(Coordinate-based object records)
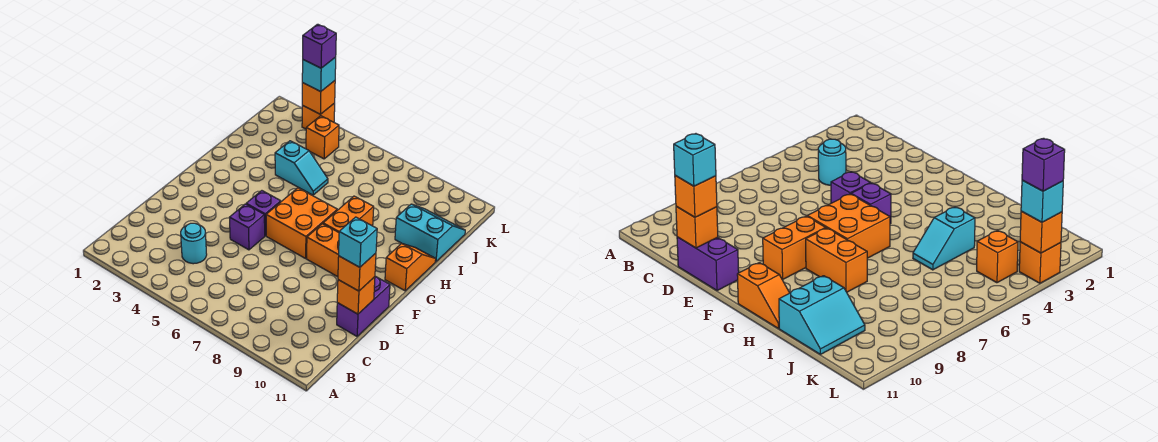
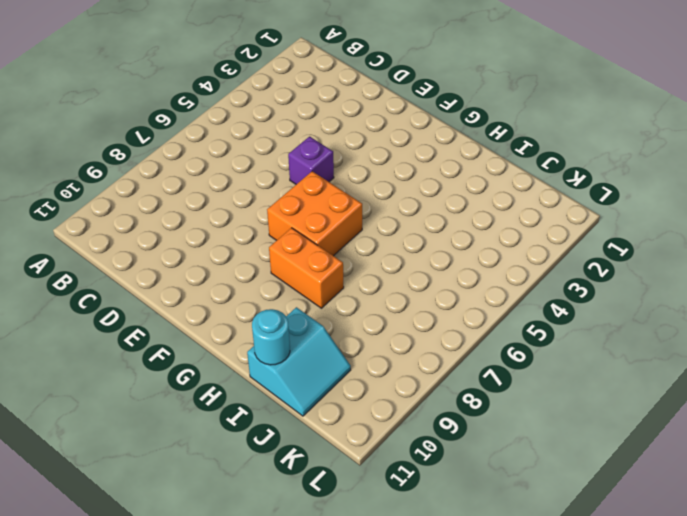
cyan round brick I11 level 2 -> cyan round brick C4 level 1
none -> purple brick D11:E11 level 1
none -> purple brick F5 level 1
none -> orange brick F8:F9 level 1

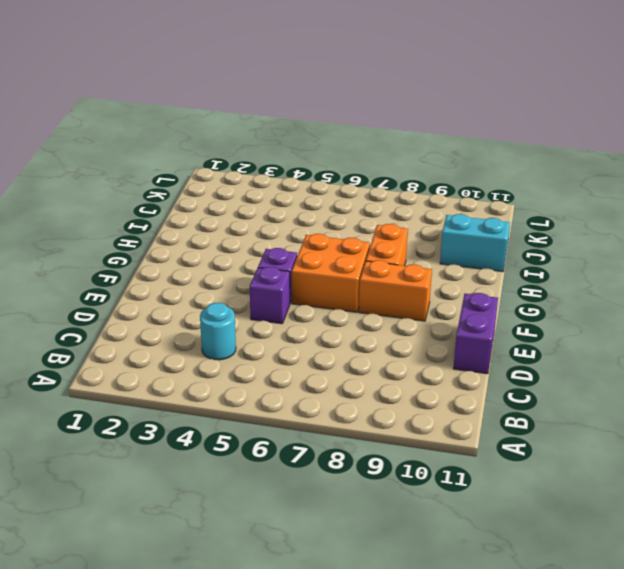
none -> orange slope G11:H11 level 1 top G
none -> cyan slope I4:I5 level 1 top 4
none -> orange brick K4 level 1

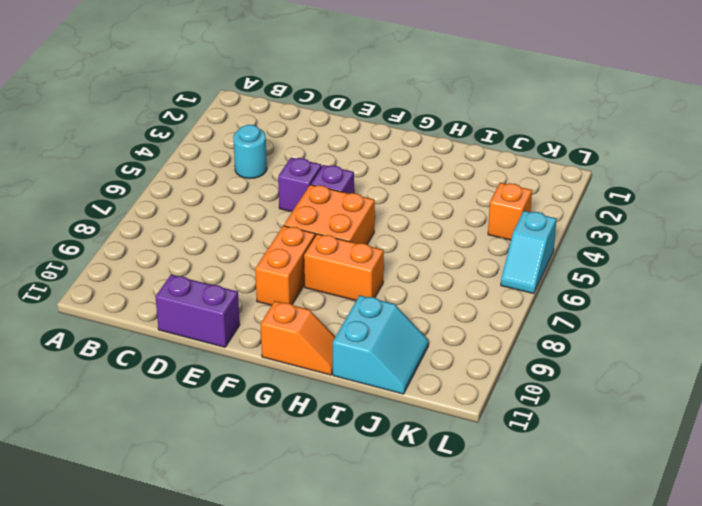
cyan slope L5:L6 level 1 top 5 -> cyan slope I4:I5 level 1 top 4
none -> orange brick L3 level 1
none -> orange brick D11 level 2
none -> orange brick L3 level 2

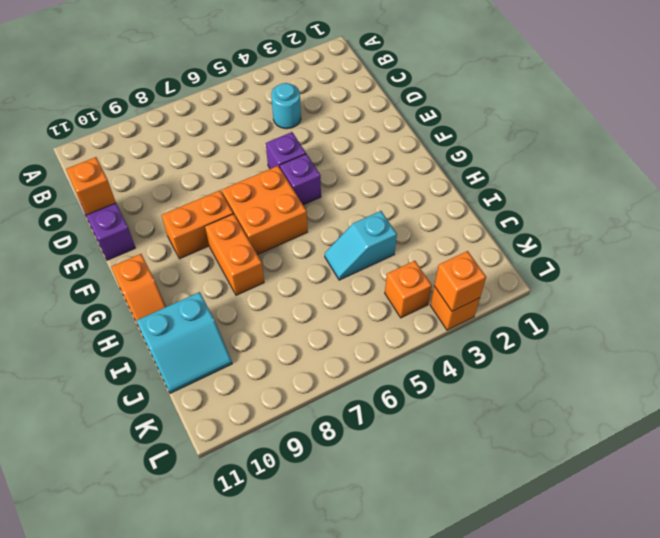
none -> orange brick D11 level 3
none -> cyan brick L3 level 3
none -> cyan brick D11 level 4

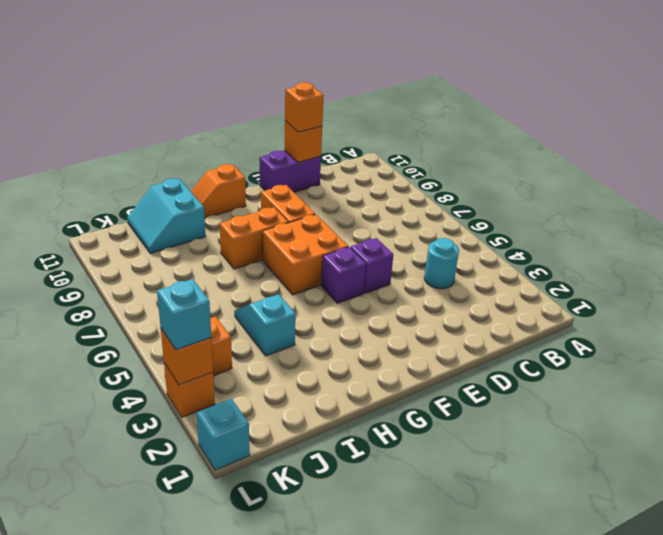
cyan brick L1 level 1 -> cyan brick D11 level 4
none -> purple brick L3 level 4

▶ [TASK OBJECTIVE] Quote all the lines above exactly as given. Do not include the pictures.

▶ [OUTPUT OF THE TASK]
cyan round brick I11 level 2 -> cyan round brick C4 level 1
none -> purple brick D11:E11 level 1
none -> purple brick F5 level 1
none -> orange brick F8:F9 level 1

none -> orange slope G11:H11 level 1 top G
none -> cyan slope I4:I5 level 1 top 4
none -> orange brick K4 level 1

cyan slope L5:L6 level 1 top 5 -> cyan slope I4:I5 level 1 top 4
none -> orange brick L3 level 1
none -> orange brick D11 level 2
none -> orange brick L3 level 2

none -> orange brick D11 level 3
none -> cyan brick L3 level 3
none -> cyan brick D11 level 4

cyan brick L1 level 1 -> cyan brick D11 level 4
none -> purple brick L3 level 4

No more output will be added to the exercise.